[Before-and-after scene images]
####
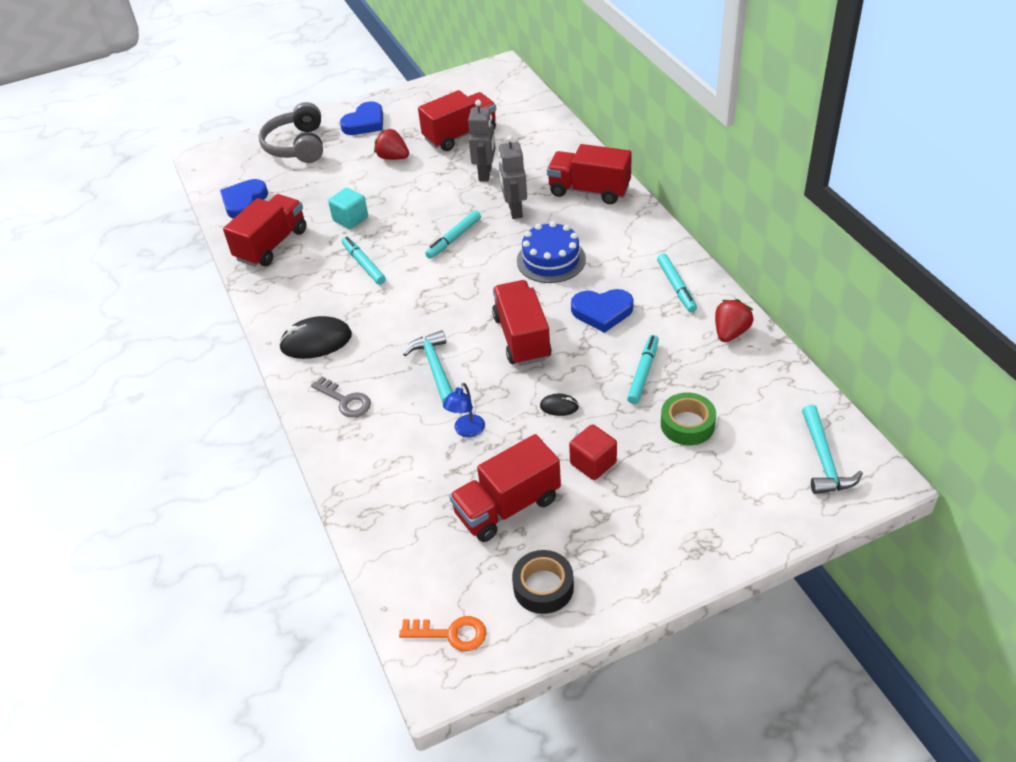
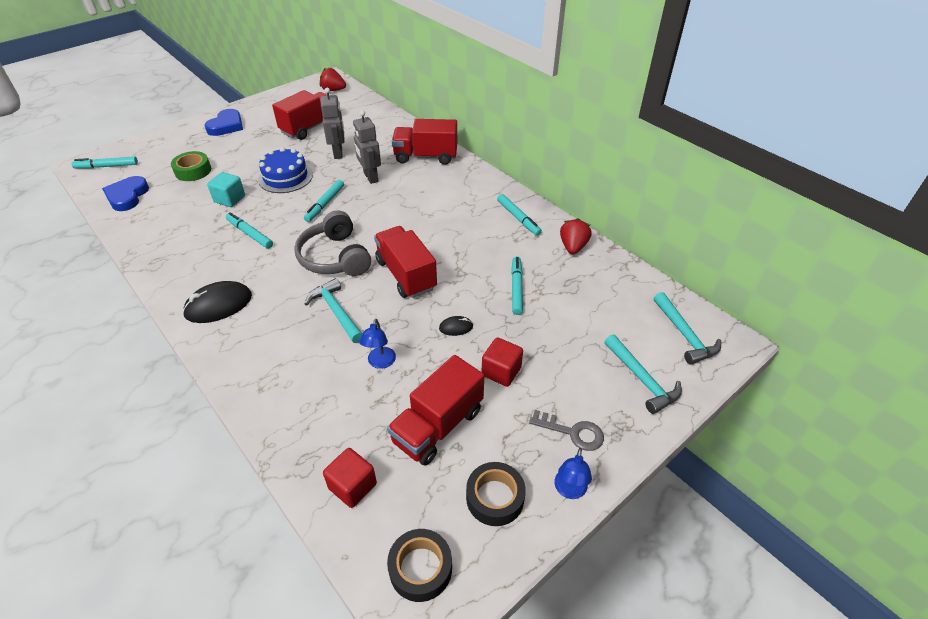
camera: 20 degrees left, 0 degrees up
(228, 162) = (107, 166): none -> turquoise marker
(272, 245) = (160, 228): red truck -> none
(297, 146) = (170, 148): grey headphones -> grey headphones (335, 257)
(345, 401) = (258, 354): grey key -> grey key (573, 432)
(393, 157) = (257, 149): red strawberry -> red strawberry (333, 90)
(407, 547) = (352, 486): none -> red cube
(451, 633) = (420, 568): orange key -> black tape
(551, 260) = (411, 210): blue cake -> blue cake (285, 177)
(602, 312) = (466, 245): blue heart -> none
(622, 596) = (569, 490): none -> blue lamp
(687, 424) = (567, 324): green tape -> green tape (193, 171)
(750, 500) = (642, 379): none -> turquoise hammer

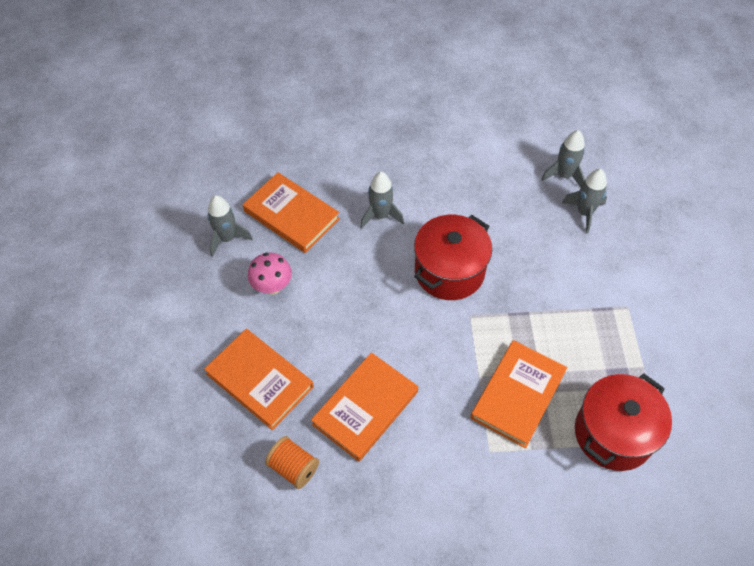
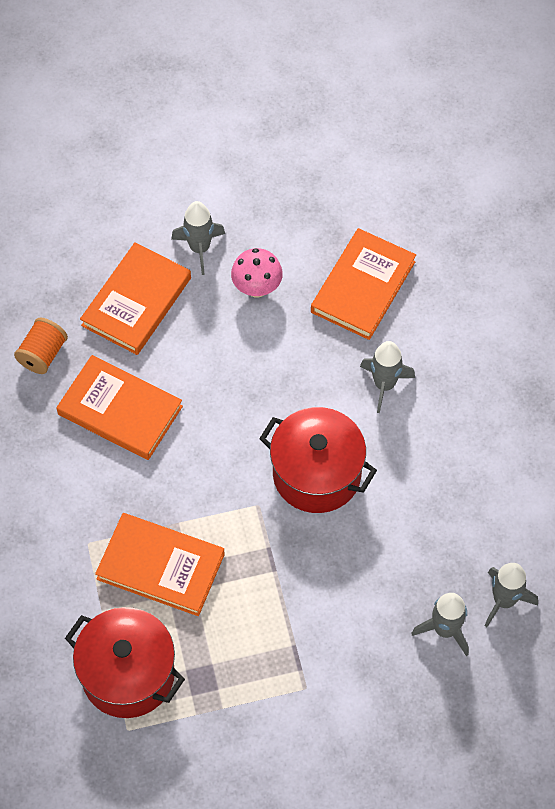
camera: 80 degrees right, 5 degrees up
(227, 238) = (314, 227): grey rocket -> grey rocket (199, 248)

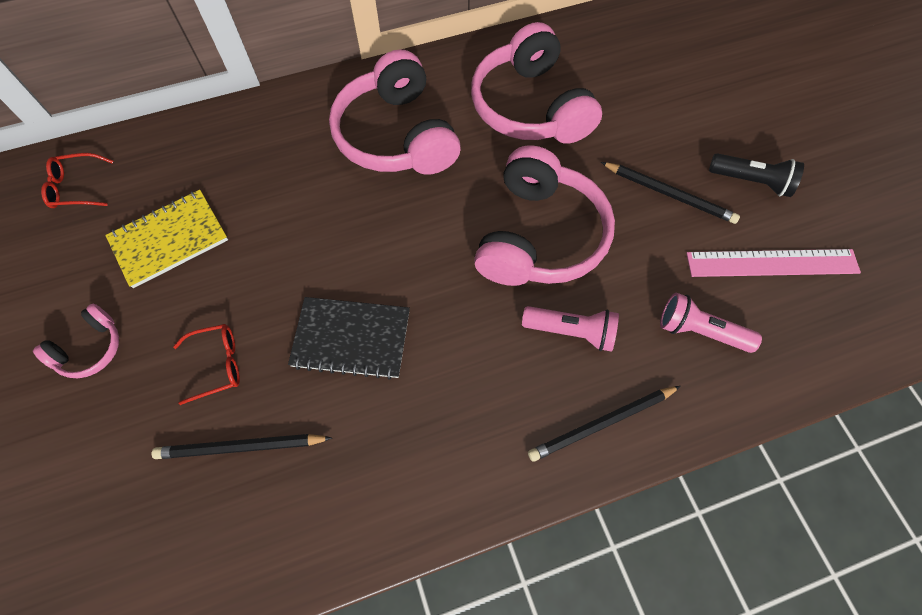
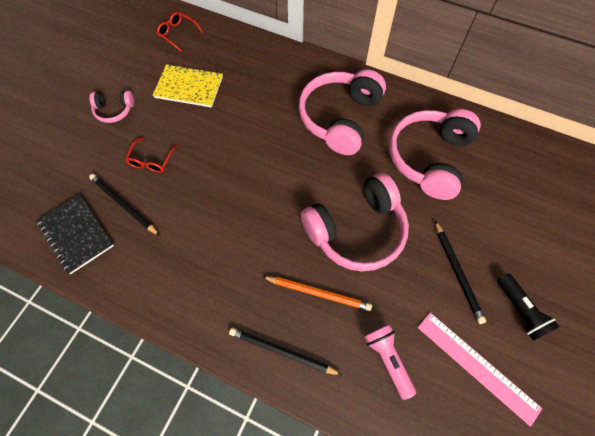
camera: 45 degrees right, 0 degrees up
(217, 364) = (151, 160): red glasses -> red glasses turned 75 degrees clockwise
(351, 339) = (214, 199): black notebook -> black notebook (76, 234)
(571, 332) = (318, 293): pink flashlight -> orange pencil

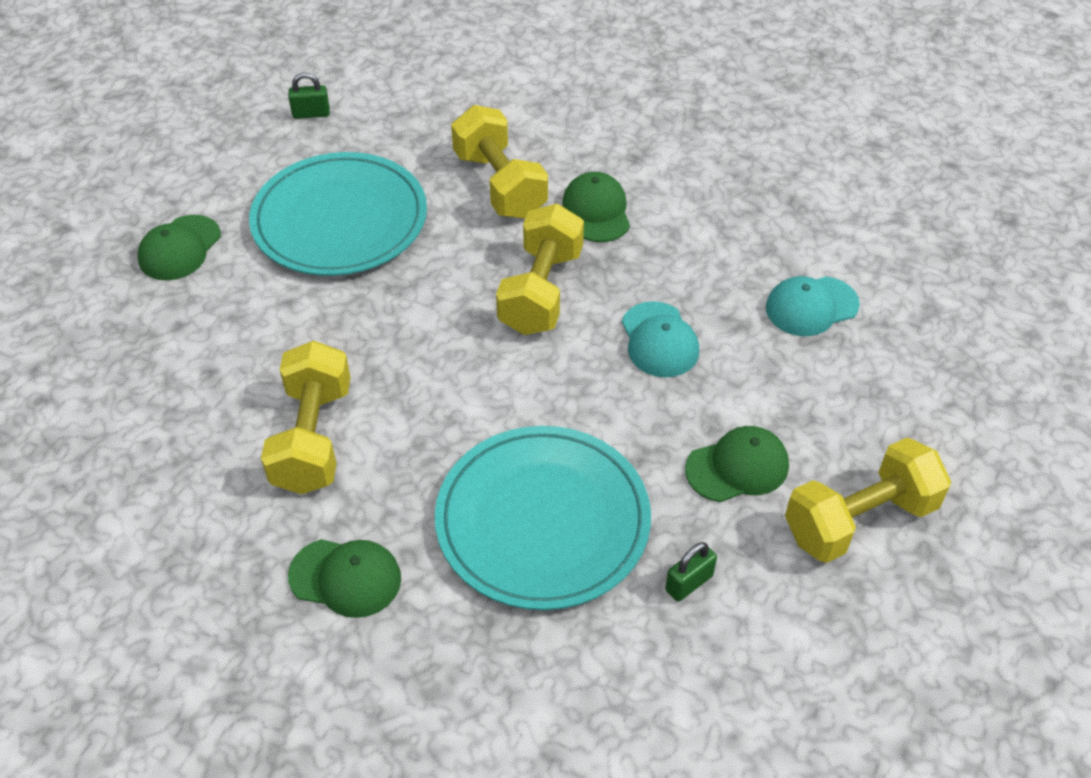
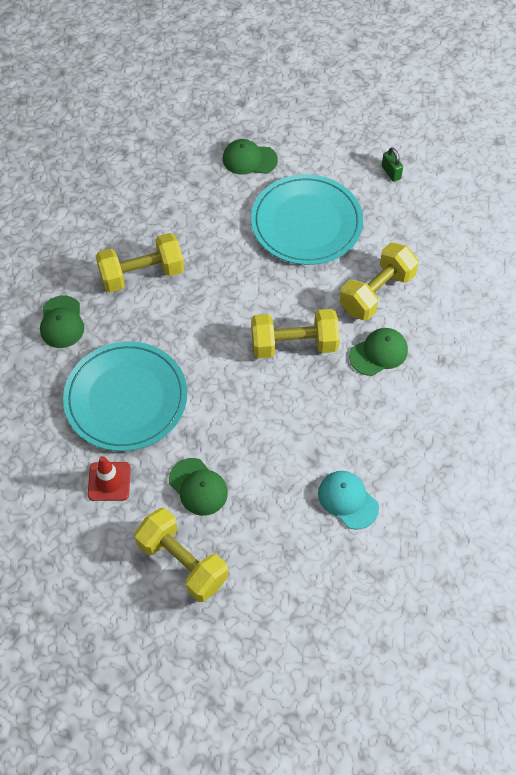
camera: 70 degrees right, 10 degrees up
(659, 340) = (281, 419): turquoise cap -> none
(689, 583) = (109, 481): green padlock -> red traffic cone

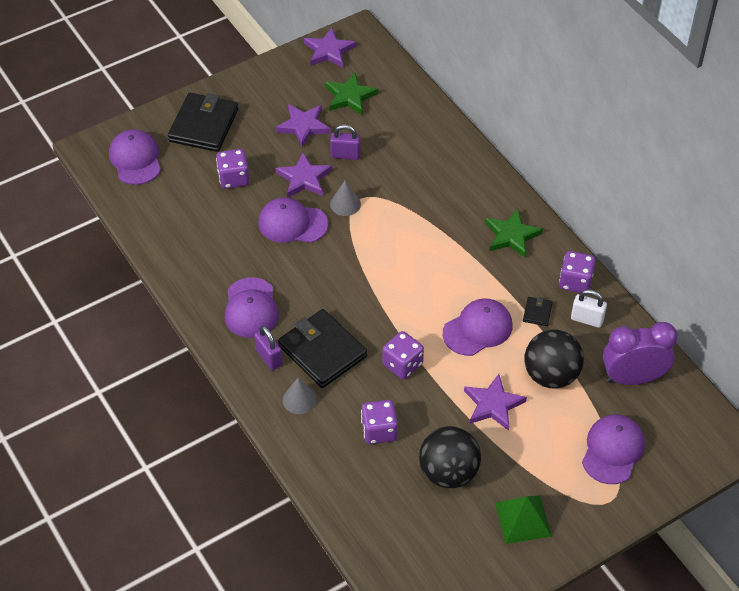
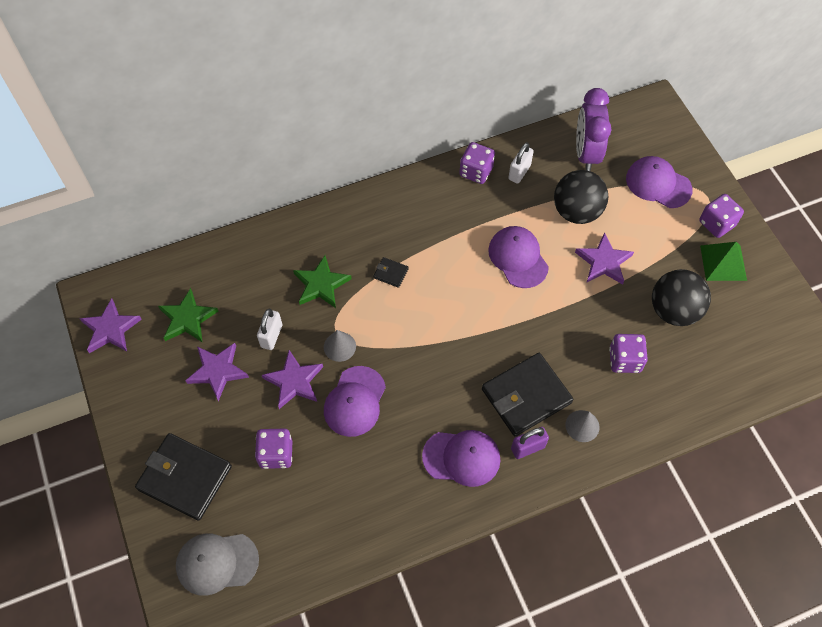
camera: 80 degrees left, 10 degrees up
(135, 159) = (217, 563): purple cap -> grey cap
(345, 155) = (271, 336): purple padlock -> white padlock
(402, 364) = (550, 327): purple dice -> purple dice (716, 224)
(512, 235) = (412, 209): green star -> green star (321, 284)
(537, 312) = (506, 207): black wallet -> black wallet (390, 273)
####
=== PROMPT ===
Take the line with "(451, 633) = (420, 568): orange" as the first line and the last line of the records above as the final one; reproduce exactly the lines between them, both included, without pictures.

=== SOLUTION TO THE PROBLEM ===
(451, 633) = (420, 568): orange key -> black tape
(551, 260) = (411, 210): blue cake -> blue cake (285, 177)
(602, 312) = (466, 245): blue heart -> none
(622, 596) = (569, 490): none -> blue lamp
(687, 424) = (567, 324): green tape -> green tape (193, 171)
(750, 500) = (642, 379): none -> turquoise hammer

camera: 80 degrees right, 5 degrees up
(227, 238) = (314, 227): grey rocket -> grey rocket (199, 248)

camera: 45 degrees right, 0 degrees up
(217, 364) = (151, 160): red glasses -> red glasses turned 75 degrees clockwise
(351, 339) = (214, 199): black notebook -> black notebook (76, 234)
(571, 332) = (318, 293): pink flashlight -> orange pencil

camera: 70 degrees right, 10 degrees up
(659, 340) = (281, 419): turquoise cap -> none
(689, 583) = (109, 481): green padlock -> red traffic cone

camera: 80 degrees left, 10 degrees up
(135, 159) = (217, 563): purple cap -> grey cap
(345, 155) = (271, 336): purple padlock -> white padlock
(402, 364) = (550, 327): purple dice -> purple dice (716, 224)
(512, 235) = (412, 209): green star -> green star (321, 284)
(537, 312) = (506, 207): black wallet -> black wallet (390, 273)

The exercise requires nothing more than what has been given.